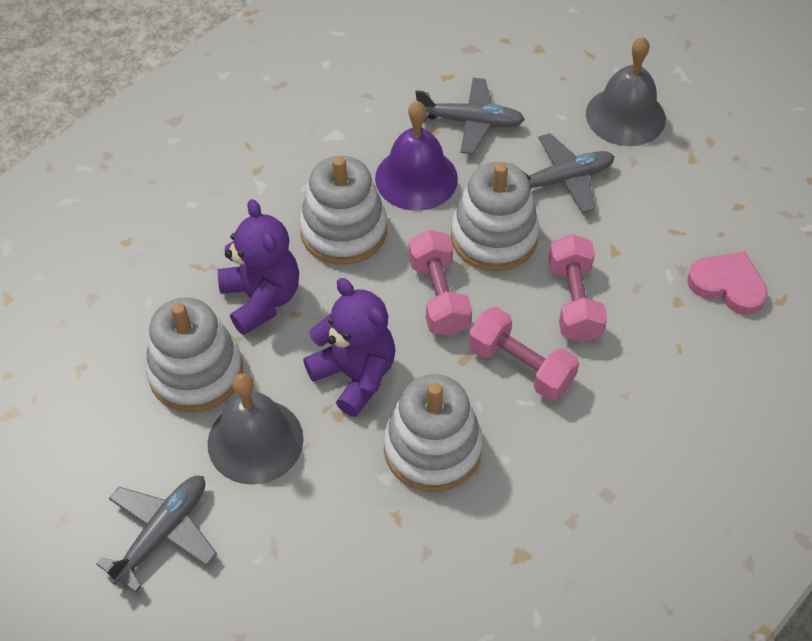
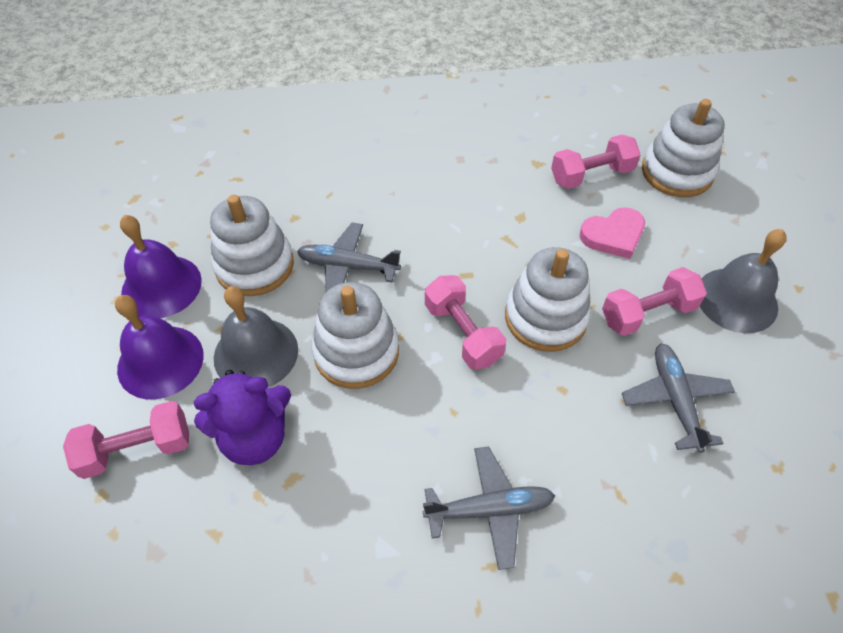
pink dumbbell: 3 -> 4
purple bell: 1 -> 2
purple teddy bear: 2 -> 1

◇ ◇ ◇ ◇ ◇

ACTION ITEM -
Write out the material above once more, exactly as it reads, with no pictures.

SOLUTION FOR THIS PROBLEM -
pink dumbbell: 3 -> 4
purple bell: 1 -> 2
purple teddy bear: 2 -> 1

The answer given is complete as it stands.